Aim of the task -
The answer is every line in the data below that contains the word "VLOAD".

Records for the task -

_____

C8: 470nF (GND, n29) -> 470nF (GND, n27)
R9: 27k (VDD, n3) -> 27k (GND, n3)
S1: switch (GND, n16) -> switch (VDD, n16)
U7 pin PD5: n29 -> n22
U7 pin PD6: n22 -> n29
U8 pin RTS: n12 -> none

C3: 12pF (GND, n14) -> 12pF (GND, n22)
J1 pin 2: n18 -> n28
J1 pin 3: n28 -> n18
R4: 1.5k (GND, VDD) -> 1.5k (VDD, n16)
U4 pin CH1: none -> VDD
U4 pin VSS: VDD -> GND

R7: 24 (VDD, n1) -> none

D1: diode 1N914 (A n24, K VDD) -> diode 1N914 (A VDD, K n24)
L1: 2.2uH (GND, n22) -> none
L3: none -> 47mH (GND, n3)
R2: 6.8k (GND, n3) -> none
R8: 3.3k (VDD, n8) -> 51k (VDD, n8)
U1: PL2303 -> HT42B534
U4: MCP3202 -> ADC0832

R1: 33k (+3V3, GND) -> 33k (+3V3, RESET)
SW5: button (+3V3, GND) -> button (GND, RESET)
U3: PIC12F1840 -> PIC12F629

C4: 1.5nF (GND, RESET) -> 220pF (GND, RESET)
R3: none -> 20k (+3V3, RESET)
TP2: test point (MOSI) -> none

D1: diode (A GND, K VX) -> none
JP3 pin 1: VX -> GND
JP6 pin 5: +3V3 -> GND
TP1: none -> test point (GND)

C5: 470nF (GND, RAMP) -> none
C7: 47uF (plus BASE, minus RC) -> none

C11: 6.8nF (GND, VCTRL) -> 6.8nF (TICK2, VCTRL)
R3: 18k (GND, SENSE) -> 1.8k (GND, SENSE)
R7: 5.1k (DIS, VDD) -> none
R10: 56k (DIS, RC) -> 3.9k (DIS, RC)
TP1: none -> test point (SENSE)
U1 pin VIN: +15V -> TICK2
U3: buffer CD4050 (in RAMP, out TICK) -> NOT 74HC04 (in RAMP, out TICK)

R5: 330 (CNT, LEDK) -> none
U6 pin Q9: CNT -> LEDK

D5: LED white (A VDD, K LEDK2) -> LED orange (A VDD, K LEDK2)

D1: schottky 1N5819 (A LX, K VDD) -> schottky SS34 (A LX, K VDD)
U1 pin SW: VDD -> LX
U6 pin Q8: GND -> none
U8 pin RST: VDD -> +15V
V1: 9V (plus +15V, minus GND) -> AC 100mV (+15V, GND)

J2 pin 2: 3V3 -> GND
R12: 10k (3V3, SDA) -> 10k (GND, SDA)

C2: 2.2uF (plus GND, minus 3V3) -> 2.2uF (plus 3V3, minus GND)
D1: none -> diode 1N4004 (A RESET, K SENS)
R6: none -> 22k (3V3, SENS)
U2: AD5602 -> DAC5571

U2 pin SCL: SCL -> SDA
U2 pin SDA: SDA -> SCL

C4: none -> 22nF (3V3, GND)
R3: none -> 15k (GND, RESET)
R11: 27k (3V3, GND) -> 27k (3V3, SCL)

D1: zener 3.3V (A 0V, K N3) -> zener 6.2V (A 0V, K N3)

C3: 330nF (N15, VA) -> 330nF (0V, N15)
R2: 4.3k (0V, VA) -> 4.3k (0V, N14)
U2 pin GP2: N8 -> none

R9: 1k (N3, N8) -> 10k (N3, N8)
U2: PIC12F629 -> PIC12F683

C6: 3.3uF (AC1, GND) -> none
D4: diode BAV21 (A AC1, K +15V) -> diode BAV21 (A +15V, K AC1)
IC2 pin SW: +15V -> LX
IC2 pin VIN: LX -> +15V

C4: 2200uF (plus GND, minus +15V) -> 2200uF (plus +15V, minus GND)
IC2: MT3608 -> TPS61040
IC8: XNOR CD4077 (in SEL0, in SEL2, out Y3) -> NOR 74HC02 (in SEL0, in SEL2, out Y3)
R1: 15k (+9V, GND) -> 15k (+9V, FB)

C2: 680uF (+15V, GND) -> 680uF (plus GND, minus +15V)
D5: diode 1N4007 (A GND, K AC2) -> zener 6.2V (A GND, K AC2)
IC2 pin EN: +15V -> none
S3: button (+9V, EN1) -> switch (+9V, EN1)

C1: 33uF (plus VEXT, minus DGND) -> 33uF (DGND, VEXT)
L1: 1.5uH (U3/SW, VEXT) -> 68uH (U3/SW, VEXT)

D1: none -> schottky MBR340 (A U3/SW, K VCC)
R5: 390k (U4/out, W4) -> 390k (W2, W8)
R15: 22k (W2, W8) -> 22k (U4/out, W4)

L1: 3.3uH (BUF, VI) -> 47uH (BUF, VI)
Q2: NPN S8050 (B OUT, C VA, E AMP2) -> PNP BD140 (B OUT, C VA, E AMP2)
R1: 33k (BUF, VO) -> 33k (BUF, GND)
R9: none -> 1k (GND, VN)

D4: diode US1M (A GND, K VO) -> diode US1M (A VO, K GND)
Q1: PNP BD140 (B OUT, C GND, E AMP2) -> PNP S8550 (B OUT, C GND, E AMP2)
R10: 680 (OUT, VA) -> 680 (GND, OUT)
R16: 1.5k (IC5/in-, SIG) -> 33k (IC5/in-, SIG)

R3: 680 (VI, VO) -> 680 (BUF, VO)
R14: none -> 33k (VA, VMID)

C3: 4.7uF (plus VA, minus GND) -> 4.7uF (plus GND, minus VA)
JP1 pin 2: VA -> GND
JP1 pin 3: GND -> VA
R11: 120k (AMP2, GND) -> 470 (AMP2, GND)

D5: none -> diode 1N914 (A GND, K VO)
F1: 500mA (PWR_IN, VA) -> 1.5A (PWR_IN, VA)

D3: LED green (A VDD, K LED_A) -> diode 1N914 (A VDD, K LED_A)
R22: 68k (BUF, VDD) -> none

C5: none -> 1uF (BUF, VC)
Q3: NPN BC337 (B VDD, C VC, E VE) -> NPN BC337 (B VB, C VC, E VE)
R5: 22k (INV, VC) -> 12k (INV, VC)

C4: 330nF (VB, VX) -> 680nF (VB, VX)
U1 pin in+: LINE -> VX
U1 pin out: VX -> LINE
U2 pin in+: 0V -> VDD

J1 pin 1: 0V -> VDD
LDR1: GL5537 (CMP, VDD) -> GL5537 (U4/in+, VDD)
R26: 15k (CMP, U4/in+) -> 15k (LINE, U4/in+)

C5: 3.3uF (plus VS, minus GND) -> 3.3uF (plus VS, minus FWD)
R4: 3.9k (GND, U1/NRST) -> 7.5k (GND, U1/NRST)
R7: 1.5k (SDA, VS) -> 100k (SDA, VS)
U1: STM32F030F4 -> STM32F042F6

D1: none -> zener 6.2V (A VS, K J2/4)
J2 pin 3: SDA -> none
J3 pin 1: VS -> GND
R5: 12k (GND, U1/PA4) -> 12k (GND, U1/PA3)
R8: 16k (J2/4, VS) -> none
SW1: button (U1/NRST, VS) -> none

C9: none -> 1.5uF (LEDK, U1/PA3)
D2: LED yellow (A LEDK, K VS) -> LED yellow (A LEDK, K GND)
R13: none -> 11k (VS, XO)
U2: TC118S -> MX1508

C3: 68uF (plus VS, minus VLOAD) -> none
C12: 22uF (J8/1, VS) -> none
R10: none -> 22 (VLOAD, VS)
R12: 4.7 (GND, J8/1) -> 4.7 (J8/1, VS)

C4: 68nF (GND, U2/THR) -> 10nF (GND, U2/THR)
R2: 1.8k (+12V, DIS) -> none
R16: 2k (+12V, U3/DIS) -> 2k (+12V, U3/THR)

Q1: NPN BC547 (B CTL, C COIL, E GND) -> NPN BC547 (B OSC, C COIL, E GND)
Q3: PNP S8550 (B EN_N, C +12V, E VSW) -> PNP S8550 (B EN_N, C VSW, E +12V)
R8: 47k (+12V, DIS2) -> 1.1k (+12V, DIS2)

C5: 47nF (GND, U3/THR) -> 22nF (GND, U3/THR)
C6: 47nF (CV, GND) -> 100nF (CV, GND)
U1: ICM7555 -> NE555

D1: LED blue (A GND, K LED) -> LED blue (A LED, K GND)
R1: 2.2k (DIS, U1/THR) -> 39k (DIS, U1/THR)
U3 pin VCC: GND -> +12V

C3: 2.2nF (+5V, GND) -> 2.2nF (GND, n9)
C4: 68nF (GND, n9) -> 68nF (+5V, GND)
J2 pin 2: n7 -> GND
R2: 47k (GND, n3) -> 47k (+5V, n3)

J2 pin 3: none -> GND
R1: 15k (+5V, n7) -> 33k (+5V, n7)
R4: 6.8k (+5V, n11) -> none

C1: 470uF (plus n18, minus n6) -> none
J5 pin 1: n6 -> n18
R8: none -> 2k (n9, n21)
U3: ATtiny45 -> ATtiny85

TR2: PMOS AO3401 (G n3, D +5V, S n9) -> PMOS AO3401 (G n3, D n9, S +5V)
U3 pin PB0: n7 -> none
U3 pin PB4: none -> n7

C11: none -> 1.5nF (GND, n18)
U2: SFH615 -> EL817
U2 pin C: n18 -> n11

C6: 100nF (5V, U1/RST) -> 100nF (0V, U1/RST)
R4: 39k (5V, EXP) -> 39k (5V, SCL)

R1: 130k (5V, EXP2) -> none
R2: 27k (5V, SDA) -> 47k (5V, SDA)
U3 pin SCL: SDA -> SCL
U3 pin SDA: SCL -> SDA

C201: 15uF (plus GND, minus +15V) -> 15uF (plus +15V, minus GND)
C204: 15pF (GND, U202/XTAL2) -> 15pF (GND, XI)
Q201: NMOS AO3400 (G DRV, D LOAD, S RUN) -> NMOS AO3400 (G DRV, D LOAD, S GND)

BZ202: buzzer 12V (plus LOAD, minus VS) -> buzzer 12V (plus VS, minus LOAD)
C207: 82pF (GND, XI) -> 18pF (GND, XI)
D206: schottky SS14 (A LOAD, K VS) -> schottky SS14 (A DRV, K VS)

_____

Completed task -
C3: 68uF (plus VS, minus VLOAD) -> none
R10: none -> 22 (VLOAD, VS)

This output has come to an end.